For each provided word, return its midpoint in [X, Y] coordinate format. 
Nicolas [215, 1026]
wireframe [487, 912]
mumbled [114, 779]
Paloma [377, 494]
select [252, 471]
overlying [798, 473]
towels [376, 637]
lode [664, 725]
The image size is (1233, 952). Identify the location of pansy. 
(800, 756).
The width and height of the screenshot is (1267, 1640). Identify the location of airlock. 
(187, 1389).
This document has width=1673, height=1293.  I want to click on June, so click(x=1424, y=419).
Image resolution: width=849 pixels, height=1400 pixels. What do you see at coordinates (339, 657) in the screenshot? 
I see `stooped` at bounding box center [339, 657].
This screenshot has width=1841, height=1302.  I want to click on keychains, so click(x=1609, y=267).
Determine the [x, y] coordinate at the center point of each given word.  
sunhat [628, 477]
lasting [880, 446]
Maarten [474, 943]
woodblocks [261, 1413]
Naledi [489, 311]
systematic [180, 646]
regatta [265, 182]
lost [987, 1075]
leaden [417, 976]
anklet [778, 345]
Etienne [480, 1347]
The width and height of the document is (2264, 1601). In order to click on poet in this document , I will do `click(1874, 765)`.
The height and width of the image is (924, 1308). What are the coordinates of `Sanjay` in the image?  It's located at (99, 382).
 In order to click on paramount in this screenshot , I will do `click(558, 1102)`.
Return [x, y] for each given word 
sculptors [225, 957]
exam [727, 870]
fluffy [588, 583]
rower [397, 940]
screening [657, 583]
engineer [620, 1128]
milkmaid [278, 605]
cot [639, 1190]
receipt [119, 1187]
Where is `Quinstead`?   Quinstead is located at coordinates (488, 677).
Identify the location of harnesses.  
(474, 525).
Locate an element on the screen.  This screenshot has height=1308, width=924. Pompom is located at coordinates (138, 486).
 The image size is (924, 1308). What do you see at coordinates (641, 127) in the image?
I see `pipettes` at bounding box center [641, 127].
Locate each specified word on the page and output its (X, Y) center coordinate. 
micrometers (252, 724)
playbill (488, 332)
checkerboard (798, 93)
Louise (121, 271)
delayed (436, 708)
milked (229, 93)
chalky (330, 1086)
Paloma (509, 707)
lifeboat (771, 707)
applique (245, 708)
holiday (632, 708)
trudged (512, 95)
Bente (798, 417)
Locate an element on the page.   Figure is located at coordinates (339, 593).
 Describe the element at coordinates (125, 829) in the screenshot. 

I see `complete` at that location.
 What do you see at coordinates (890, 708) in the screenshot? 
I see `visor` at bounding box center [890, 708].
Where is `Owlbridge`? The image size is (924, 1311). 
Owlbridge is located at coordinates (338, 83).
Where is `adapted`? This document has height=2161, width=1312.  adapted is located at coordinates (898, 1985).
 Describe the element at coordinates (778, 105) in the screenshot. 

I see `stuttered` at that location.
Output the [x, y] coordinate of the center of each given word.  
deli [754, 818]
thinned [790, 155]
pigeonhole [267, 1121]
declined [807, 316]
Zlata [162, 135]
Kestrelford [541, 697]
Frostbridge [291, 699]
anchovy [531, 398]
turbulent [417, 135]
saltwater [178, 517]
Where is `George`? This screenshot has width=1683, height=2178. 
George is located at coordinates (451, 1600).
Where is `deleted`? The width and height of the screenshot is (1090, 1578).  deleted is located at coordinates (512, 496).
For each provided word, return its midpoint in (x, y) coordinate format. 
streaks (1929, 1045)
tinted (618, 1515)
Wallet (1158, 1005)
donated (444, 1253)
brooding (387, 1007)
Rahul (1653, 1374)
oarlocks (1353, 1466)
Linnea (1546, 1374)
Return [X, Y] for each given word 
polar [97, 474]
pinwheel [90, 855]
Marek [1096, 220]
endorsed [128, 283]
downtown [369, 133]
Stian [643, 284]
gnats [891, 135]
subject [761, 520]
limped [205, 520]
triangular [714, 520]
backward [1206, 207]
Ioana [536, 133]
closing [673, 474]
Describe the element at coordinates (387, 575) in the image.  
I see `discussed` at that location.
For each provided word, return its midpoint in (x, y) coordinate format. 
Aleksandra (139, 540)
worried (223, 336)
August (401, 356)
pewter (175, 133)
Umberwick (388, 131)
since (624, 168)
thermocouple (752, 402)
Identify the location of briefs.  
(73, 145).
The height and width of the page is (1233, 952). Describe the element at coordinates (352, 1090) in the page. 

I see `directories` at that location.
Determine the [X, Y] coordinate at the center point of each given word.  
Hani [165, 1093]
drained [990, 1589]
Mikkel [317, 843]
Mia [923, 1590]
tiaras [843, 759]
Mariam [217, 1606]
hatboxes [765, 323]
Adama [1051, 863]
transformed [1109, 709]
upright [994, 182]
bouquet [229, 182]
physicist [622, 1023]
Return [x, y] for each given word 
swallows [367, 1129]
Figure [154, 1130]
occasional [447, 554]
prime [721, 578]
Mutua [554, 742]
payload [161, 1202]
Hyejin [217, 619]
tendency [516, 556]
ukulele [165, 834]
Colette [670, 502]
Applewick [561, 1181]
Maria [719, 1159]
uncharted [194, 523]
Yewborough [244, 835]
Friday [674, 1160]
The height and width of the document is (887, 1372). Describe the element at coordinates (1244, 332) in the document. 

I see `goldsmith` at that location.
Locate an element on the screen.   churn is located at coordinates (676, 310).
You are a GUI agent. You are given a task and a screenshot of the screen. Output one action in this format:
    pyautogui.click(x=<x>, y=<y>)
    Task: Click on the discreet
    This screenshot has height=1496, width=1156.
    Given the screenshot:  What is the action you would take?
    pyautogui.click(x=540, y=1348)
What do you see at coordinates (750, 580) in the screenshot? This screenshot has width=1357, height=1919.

········

- **EXERCISE REQUIREMENTS**:
Express the records starting at the line that contains "Louise (121, 271)" and ending at the line that contains "Bente (798, 417)" as a two-column CSV with the headers text and answer. Give one row per record, put each value in its own quoted field, and replace any line breaks with spaces.

- **SOLUTION TO THE EXERCISE**:
text,answer
"Louise","(121, 271)"
"delayed","(436, 708)"
"milked","(229, 93)"
"chalky","(330, 1086)"
"Paloma","(509, 707)"
"lifeboat","(771, 707)"
"applique","(245, 708)"
"holiday","(632, 708)"
"trudged","(512, 95)"
"Bente","(798, 417)"